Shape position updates
☆ ☆ ☆

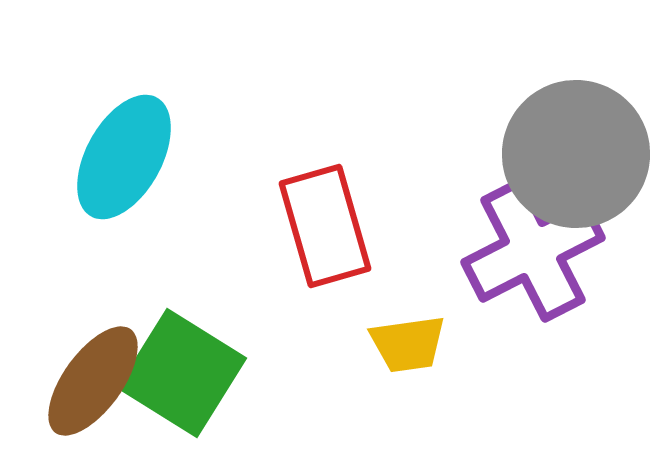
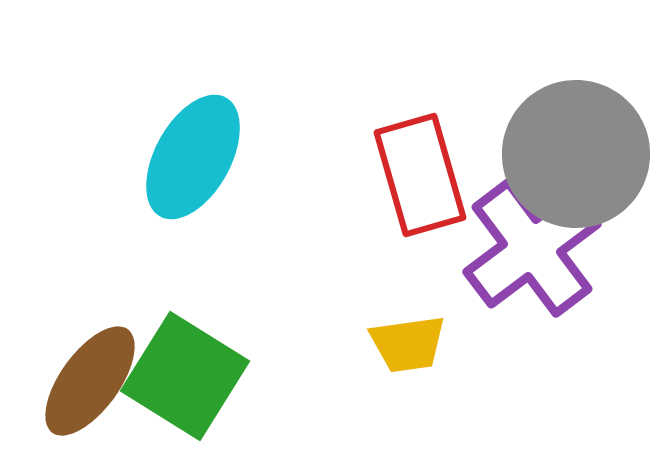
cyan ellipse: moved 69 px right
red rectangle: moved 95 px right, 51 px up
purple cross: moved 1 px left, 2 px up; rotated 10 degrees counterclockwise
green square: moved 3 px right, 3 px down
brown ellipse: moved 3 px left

☆ ☆ ☆

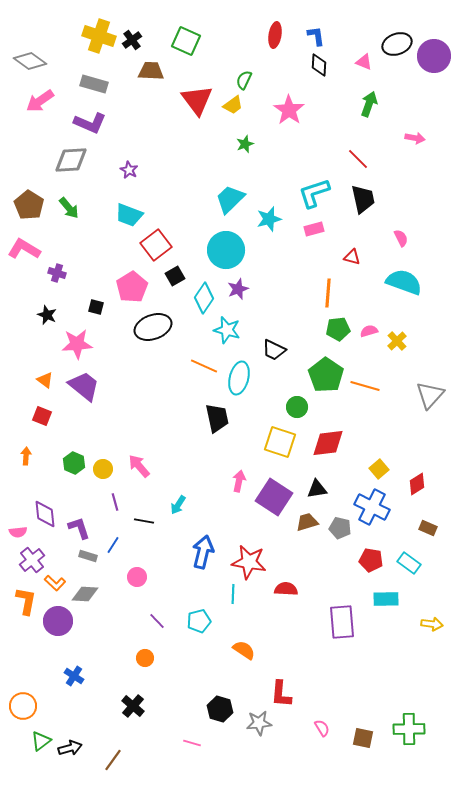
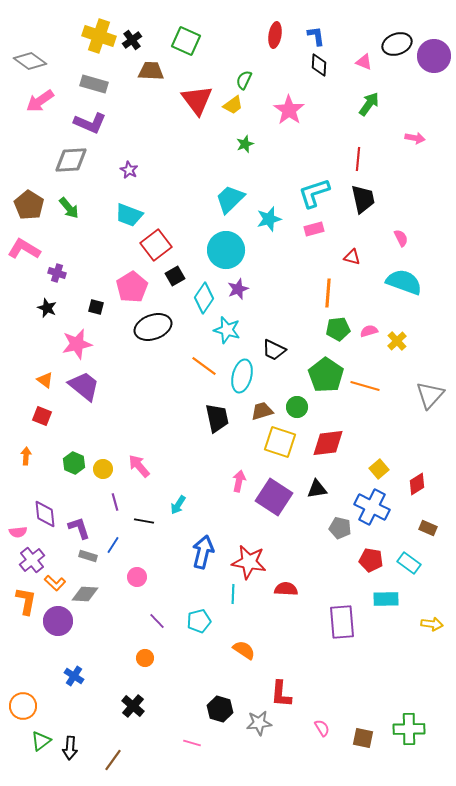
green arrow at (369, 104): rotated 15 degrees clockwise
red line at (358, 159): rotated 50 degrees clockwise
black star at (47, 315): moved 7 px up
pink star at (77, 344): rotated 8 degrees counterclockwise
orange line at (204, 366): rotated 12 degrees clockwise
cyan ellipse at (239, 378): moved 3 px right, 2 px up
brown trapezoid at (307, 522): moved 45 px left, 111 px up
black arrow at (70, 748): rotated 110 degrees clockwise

☆ ☆ ☆

Only a number belongs in the answer: state how many lines of the entries above hold "cyan".

Solution below:
2